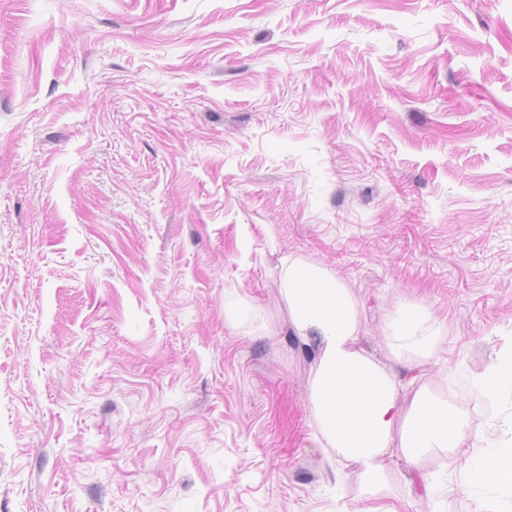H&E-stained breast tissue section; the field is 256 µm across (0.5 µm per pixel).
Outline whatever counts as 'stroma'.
Wrapping results in <instances>:
<instances>
[{
    "instance_id": "35a3bbf8",
    "label": "stroma",
    "mask_w": 512,
    "mask_h": 512,
    "mask_svg": "<svg viewBox=\"0 0 512 512\" xmlns=\"http://www.w3.org/2000/svg\"><path fill=\"white\" fill-rule=\"evenodd\" d=\"M447 400L512 352V0H0V512H354L280 259ZM512 445V394L471 406ZM410 512H512L423 457Z\"/></svg>"
}]
</instances>
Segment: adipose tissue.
<instances>
[{
  "mask_svg": "<svg viewBox=\"0 0 512 512\" xmlns=\"http://www.w3.org/2000/svg\"><path fill=\"white\" fill-rule=\"evenodd\" d=\"M281 280L299 336L316 352L310 381L315 432L331 448L340 469L351 470L366 493H374L394 457L413 462L437 453L463 458L470 490L488 502L512 500V448L493 453L496 468L484 472V457L471 454L476 437L462 410L468 399L492 405L512 392V354L499 357L457 402L415 390L420 364H440L443 327L421 307L397 309L386 322L392 363L361 348L356 300L323 267L283 259ZM413 399H406L407 390Z\"/></svg>",
  "mask_w": 512,
  "mask_h": 512,
  "instance_id": "obj_1",
  "label": "adipose tissue"
}]
</instances>
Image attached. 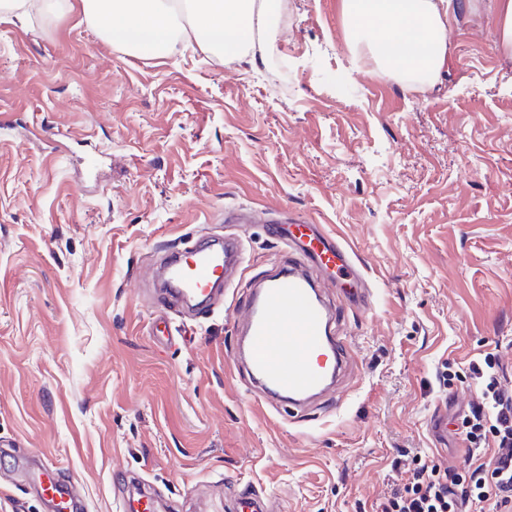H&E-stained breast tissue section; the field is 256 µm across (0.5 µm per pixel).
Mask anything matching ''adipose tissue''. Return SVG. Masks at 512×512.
<instances>
[{
	"label": "adipose tissue",
	"mask_w": 512,
	"mask_h": 512,
	"mask_svg": "<svg viewBox=\"0 0 512 512\" xmlns=\"http://www.w3.org/2000/svg\"><path fill=\"white\" fill-rule=\"evenodd\" d=\"M69 0L106 40L135 53L167 57L175 43L195 41L216 58L238 54L266 31L271 0ZM455 0H343L351 41L376 74L432 83L448 55Z\"/></svg>",
	"instance_id": "adipose-tissue-1"
}]
</instances>
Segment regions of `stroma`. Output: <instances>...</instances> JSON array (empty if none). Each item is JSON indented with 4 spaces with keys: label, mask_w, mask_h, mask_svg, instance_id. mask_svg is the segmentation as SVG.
<instances>
[{
    "label": "stroma",
    "mask_w": 512,
    "mask_h": 512,
    "mask_svg": "<svg viewBox=\"0 0 512 512\" xmlns=\"http://www.w3.org/2000/svg\"><path fill=\"white\" fill-rule=\"evenodd\" d=\"M341 6L293 0L269 51L222 63L192 42L128 52L62 8L0 16V471L16 478L0 512H48L31 472L49 457L88 512L132 492L229 512L247 487L282 512H376L402 453L462 461L456 415L477 392L440 383L445 363L497 353L512 390V55L494 13L459 8L415 97L362 79ZM238 206L306 217L362 262L368 308L325 294L340 405L246 394L229 366L244 284L187 331L143 278ZM268 223L247 231V280L285 259Z\"/></svg>",
    "instance_id": "1"
}]
</instances>
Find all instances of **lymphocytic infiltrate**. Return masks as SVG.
Masks as SVG:
<instances>
[{
	"instance_id": "obj_1",
	"label": "lymphocytic infiltrate",
	"mask_w": 512,
	"mask_h": 512,
	"mask_svg": "<svg viewBox=\"0 0 512 512\" xmlns=\"http://www.w3.org/2000/svg\"><path fill=\"white\" fill-rule=\"evenodd\" d=\"M467 375L479 392L462 416V465L449 470L415 463L409 482L381 502L378 512H472L486 501L494 512H512V392L501 385L494 354L472 359Z\"/></svg>"
}]
</instances>
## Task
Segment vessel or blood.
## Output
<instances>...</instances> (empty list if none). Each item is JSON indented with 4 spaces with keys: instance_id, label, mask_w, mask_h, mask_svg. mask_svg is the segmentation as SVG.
Returning a JSON list of instances; mask_svg holds the SVG:
<instances>
[{
    "instance_id": "b4317fda",
    "label": "vessel or blood",
    "mask_w": 512,
    "mask_h": 512,
    "mask_svg": "<svg viewBox=\"0 0 512 512\" xmlns=\"http://www.w3.org/2000/svg\"><path fill=\"white\" fill-rule=\"evenodd\" d=\"M261 219L255 211L225 213L232 230L224 235L223 250L198 242L170 256L162 271L178 283L167 291L171 304L205 306L214 301L219 285L230 282L244 264V226ZM274 234L288 261L257 280L238 307L244 340L235 356L249 374L248 390L267 408L300 409L315 399L336 401L346 351L342 340L329 333L336 309L324 301L322 291L347 283L365 287L363 266L351 244L308 219L278 225ZM313 269L322 273L321 281L311 279ZM59 472L58 463L45 462L39 478L43 494L59 512H86L82 487L63 480ZM234 512H278V504L245 489L235 499Z\"/></svg>"
}]
</instances>
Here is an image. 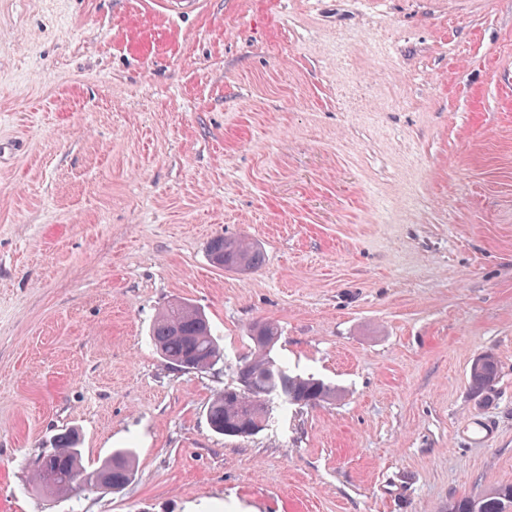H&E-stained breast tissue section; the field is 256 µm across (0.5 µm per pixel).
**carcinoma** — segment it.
<instances>
[{"mask_svg":"<svg viewBox=\"0 0 512 512\" xmlns=\"http://www.w3.org/2000/svg\"><path fill=\"white\" fill-rule=\"evenodd\" d=\"M216 254L224 257L226 267L256 268L261 264V249L243 240L224 237L212 240L210 255ZM152 339L163 358L181 369L190 363L194 371L202 372L211 368L213 359L221 353L206 315L186 302L173 303L160 314L153 326ZM277 339L278 328L269 322L263 323L258 336L251 337L254 356L238 368V385L224 388L208 408L207 420L213 432L226 437L245 434L244 408L257 400L266 402L276 398L288 401L291 406L306 407L336 398V388L323 380L289 373L271 355ZM497 374L498 365L492 356L476 359L470 369L472 388L477 392L489 389ZM98 471L107 474L112 489L125 488L134 476L132 452L113 451L112 459L105 461ZM90 475L92 472L81 464V449L70 432L56 438L54 452L43 457L38 466L41 486L61 495L93 491L77 483V478ZM448 512H512V486L453 500L448 503Z\"/></svg>","mask_w":512,"mask_h":512,"instance_id":"carcinoma-1","label":"carcinoma"}]
</instances>
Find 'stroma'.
Returning <instances> with one entry per match:
<instances>
[{"mask_svg":"<svg viewBox=\"0 0 512 512\" xmlns=\"http://www.w3.org/2000/svg\"><path fill=\"white\" fill-rule=\"evenodd\" d=\"M216 237L261 267L212 263ZM177 301L212 370L156 351ZM260 321L340 395L218 435ZM71 428L88 468L133 449L124 490L40 489ZM510 485L512 0H0V512H448ZM224 256V267L256 268L261 261V249L254 243L219 237L210 243L211 260ZM214 260V259H213ZM156 349L170 364L184 370L191 362L194 371L210 369L213 359L221 354L206 315L186 303L170 304L159 316L152 330ZM498 374L496 360L490 356H482L472 364L470 369V382L472 388L477 391H485L494 385Z\"/></svg>","mask_w":512,"mask_h":512,"instance_id":"1","label":"stroma"}]
</instances>
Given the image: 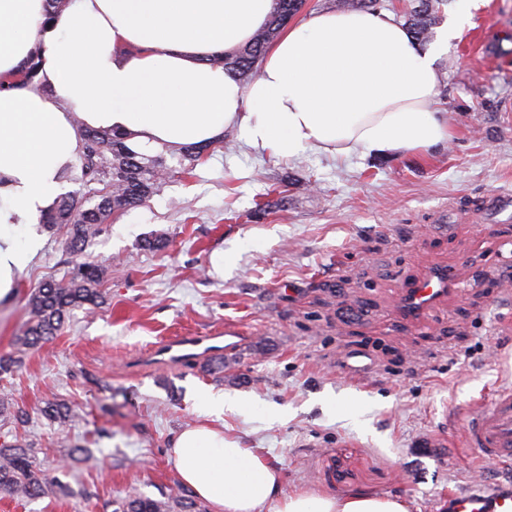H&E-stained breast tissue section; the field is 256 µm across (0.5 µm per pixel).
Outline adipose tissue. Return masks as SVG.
<instances>
[{"instance_id": "adipose-tissue-1", "label": "adipose tissue", "mask_w": 512, "mask_h": 512, "mask_svg": "<svg viewBox=\"0 0 512 512\" xmlns=\"http://www.w3.org/2000/svg\"><path fill=\"white\" fill-rule=\"evenodd\" d=\"M275 0H0V78L41 61L33 85L0 90V300L11 299L43 239L33 225L62 192L81 127L121 134L147 154L235 131L250 147L293 156L427 153L451 136L437 107L441 49L465 23L453 16L436 49L413 46L392 17L314 11L267 49L242 83L223 66L249 43ZM202 423L172 444L182 483L213 512H408L403 501L282 494L280 471L259 451L207 425L250 402L201 391Z\"/></svg>"}]
</instances>
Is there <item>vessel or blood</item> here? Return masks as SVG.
<instances>
[{
	"label": "vessel or blood",
	"instance_id": "b4317fda",
	"mask_svg": "<svg viewBox=\"0 0 512 512\" xmlns=\"http://www.w3.org/2000/svg\"><path fill=\"white\" fill-rule=\"evenodd\" d=\"M454 284L451 271H440L408 289L401 303L413 309L417 318H424ZM461 414L466 422V447L502 467L512 466V388L498 389L490 404L463 407ZM448 512H512V480L449 493Z\"/></svg>",
	"mask_w": 512,
	"mask_h": 512
}]
</instances>
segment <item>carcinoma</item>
<instances>
[{
    "instance_id": "1",
    "label": "carcinoma",
    "mask_w": 512,
    "mask_h": 512,
    "mask_svg": "<svg viewBox=\"0 0 512 512\" xmlns=\"http://www.w3.org/2000/svg\"><path fill=\"white\" fill-rule=\"evenodd\" d=\"M305 0H276V8L268 23L244 48L232 55L217 57L241 80H248L256 71L268 45L279 35L287 18L297 15ZM407 15L405 27L413 43L427 45L433 37L447 0H417ZM40 48L31 52L29 66L8 81L15 88L32 83L37 71ZM82 151L79 156L82 180L88 192L98 198L91 208L84 209L69 195L59 197L44 214L42 224L66 236L68 249L83 250L88 239L99 232L103 224L117 211L144 204L160 190L168 175V167L160 158L149 159L130 150L123 138L107 132L81 128ZM107 276V267L97 263L77 266L67 280H50L37 288L28 300L32 317L23 333L15 338L18 349H33L54 339L70 313L84 306L104 303L98 285ZM44 415L53 422L66 423L70 408L64 403H47ZM68 493L62 483L43 477L35 468L31 448L19 441L0 442V497L37 500ZM120 512H203L194 500L182 494L156 500L130 496Z\"/></svg>"
}]
</instances>
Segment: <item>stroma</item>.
Listing matches in <instances>:
<instances>
[{"mask_svg": "<svg viewBox=\"0 0 512 512\" xmlns=\"http://www.w3.org/2000/svg\"><path fill=\"white\" fill-rule=\"evenodd\" d=\"M438 68L453 136L429 155L288 158L239 141L193 161L170 148L169 181L114 214L82 256L44 231L0 302V356L18 359L0 395L30 415L19 429L0 418V440L30 444L69 493L0 499V512H116L130 496L177 494L171 443L197 422L205 388L254 402L251 419L215 424L279 468L287 494L442 512L448 492L501 478L465 447L459 409L512 387V222L487 205L512 195V0H470ZM159 234L165 249L144 248ZM80 260L107 266L104 304L17 350L31 291ZM440 268L459 289L418 327L397 301ZM185 336L219 346L223 373L171 359ZM55 401L71 410L65 424L40 413Z\"/></svg>", "mask_w": 512, "mask_h": 512, "instance_id": "obj_1", "label": "stroma"}]
</instances>
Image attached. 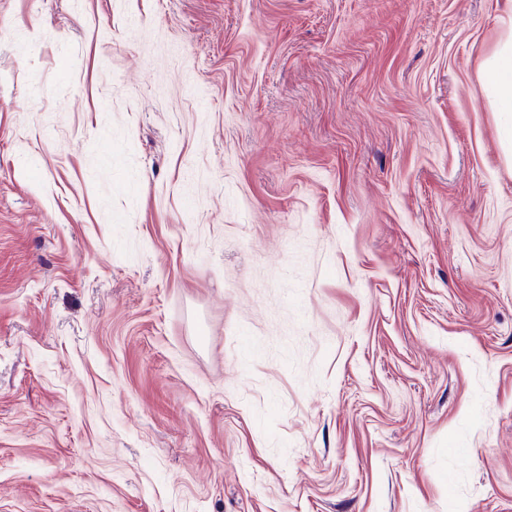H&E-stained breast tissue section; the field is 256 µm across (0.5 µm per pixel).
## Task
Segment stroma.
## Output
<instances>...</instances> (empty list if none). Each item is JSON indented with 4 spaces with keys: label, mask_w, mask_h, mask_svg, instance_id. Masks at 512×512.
I'll return each instance as SVG.
<instances>
[{
    "label": "stroma",
    "mask_w": 512,
    "mask_h": 512,
    "mask_svg": "<svg viewBox=\"0 0 512 512\" xmlns=\"http://www.w3.org/2000/svg\"><path fill=\"white\" fill-rule=\"evenodd\" d=\"M512 0H0V512H512ZM483 92L496 120L497 145L512 164V24L481 63Z\"/></svg>",
    "instance_id": "obj_1"
}]
</instances>
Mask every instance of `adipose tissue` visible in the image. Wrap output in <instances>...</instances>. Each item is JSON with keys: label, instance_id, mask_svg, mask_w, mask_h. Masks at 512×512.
<instances>
[{"label": "adipose tissue", "instance_id": "obj_1", "mask_svg": "<svg viewBox=\"0 0 512 512\" xmlns=\"http://www.w3.org/2000/svg\"><path fill=\"white\" fill-rule=\"evenodd\" d=\"M479 75L495 116L498 148L512 161V27L485 57Z\"/></svg>", "mask_w": 512, "mask_h": 512}]
</instances>
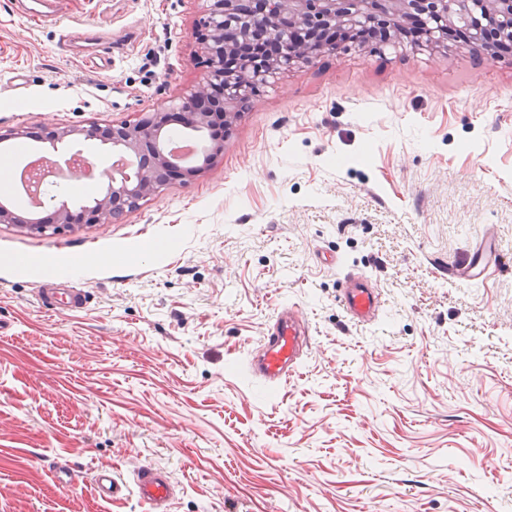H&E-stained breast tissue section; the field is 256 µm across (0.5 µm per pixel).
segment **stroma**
Listing matches in <instances>:
<instances>
[{
	"instance_id": "obj_1",
	"label": "stroma",
	"mask_w": 512,
	"mask_h": 512,
	"mask_svg": "<svg viewBox=\"0 0 512 512\" xmlns=\"http://www.w3.org/2000/svg\"><path fill=\"white\" fill-rule=\"evenodd\" d=\"M53 9L0 0V133L40 156L203 73L204 0ZM250 100L217 165L119 218L0 224V512H149L146 465L168 512H512V54L347 43ZM486 224L499 271L451 280ZM333 253L377 280L376 324L338 305ZM49 284L84 306L43 305ZM288 305L308 347L271 388L246 362ZM135 491L152 512H167L174 488L167 475L154 467L144 466L137 472Z\"/></svg>"
}]
</instances>
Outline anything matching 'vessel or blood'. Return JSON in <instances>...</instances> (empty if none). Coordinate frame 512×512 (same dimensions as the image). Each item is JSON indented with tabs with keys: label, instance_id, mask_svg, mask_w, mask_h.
<instances>
[{
	"label": "vessel or blood",
	"instance_id": "1",
	"mask_svg": "<svg viewBox=\"0 0 512 512\" xmlns=\"http://www.w3.org/2000/svg\"><path fill=\"white\" fill-rule=\"evenodd\" d=\"M498 241L491 229H484L480 239L465 262L451 265L449 275L462 283L479 285L498 268ZM338 302L353 322L372 324L385 311V301L375 283L366 273L348 269L342 280ZM306 341L298 309L278 311L270 332L247 361L250 375L262 384L278 387L287 383L301 363V348ZM139 499L149 505L151 512H167L174 488L167 475L154 467H142L135 483Z\"/></svg>",
	"mask_w": 512,
	"mask_h": 512
}]
</instances>
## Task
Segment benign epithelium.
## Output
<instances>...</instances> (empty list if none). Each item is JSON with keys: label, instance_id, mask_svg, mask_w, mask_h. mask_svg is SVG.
Masks as SVG:
<instances>
[{"label": "benign epithelium", "instance_id": "1", "mask_svg": "<svg viewBox=\"0 0 512 512\" xmlns=\"http://www.w3.org/2000/svg\"><path fill=\"white\" fill-rule=\"evenodd\" d=\"M204 17L199 22L204 30L199 36V53L207 58L204 76L173 106L150 113L134 123L91 124L55 127L47 139L62 142L79 136L96 138L136 163L132 176L112 179L97 193L90 196L83 216L89 224L108 221L157 195L163 187L158 173L165 166L177 163L165 146L168 139L166 127L170 118L178 116L198 139L210 136L216 107L224 112V127L231 128L240 117L234 111L238 95L233 94L215 105L212 90L215 86H229L238 91H249L261 84L271 71L269 67L252 60L242 62L240 70L230 74L224 70V53L233 37L253 29L266 31L280 48L279 68H293L310 64L324 54L336 53V43L311 41L299 43L294 31L298 26L314 30L330 27L353 28L362 20L379 23L384 27L401 24L404 18L425 16L432 21L448 20L471 0H280V15L267 13L265 0H208ZM487 4V28L492 36H512V0H484ZM224 146L208 143L203 147L196 163L185 168L186 175L196 178L207 172L220 159ZM72 212L64 204L56 205L55 219L44 224L38 218L18 214L0 202V224H22L24 227L45 233L71 227Z\"/></svg>", "mask_w": 512, "mask_h": 512}]
</instances>
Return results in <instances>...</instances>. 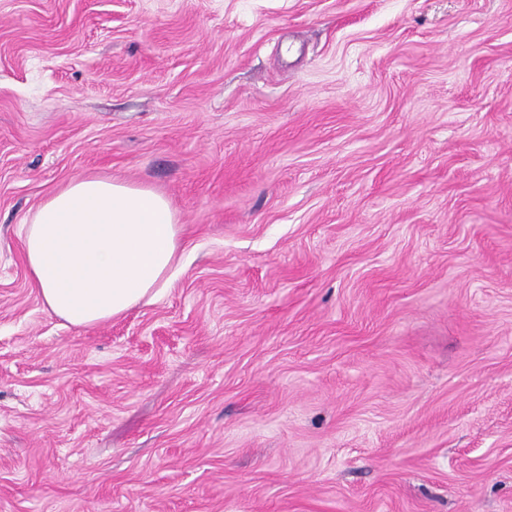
_ _ _
**Exercise description**
Only the lines from the one that holds "Segment benign epithelium." through the end of the records above should be printed again, exactly as they are. Leave out the pictures.

**Finished task**
Segment benign epithelium.
## Output
<instances>...</instances> (empty list if none). Each item is JSON with keys: label, instance_id, mask_svg, mask_w, mask_h. mask_svg is SVG.
Masks as SVG:
<instances>
[{"label": "benign epithelium", "instance_id": "1", "mask_svg": "<svg viewBox=\"0 0 512 512\" xmlns=\"http://www.w3.org/2000/svg\"><path fill=\"white\" fill-rule=\"evenodd\" d=\"M204 17L199 22L204 30L199 36V53L207 58L204 76L173 106L150 113L134 123L91 124L55 127L47 139L62 142L79 136L96 138L136 163L132 176L112 179L97 193L90 196L83 216L89 224L108 221L157 195L163 187L158 173L165 166L177 163L165 146L168 139L166 127L170 118L178 116L198 139L210 136L216 107L224 112V127L231 128L240 117L234 111L238 95L233 94L215 105L212 90L215 86H229L238 91H249L261 84L271 71L269 67L252 60L242 62L240 70L230 74L224 70V53L233 37L253 29L266 31L280 48L279 68H293L310 64L324 54L336 53V43L311 41L299 43L294 31L298 26L314 30L330 27L353 28L362 20L379 23L384 27L401 24L404 18L425 16L432 21L448 20L471 0H280V15L267 13L265 0H208ZM487 4V28L492 36H512V0H484ZM224 146L208 143L203 147L196 163L185 168L186 175L196 178L207 172L220 159ZM72 212L64 204L56 205L55 219L44 224L38 218L18 214L0 202V224H22L24 227L45 233L71 227Z\"/></svg>", "mask_w": 512, "mask_h": 512}]
</instances>
Return results in <instances>...</instances>. 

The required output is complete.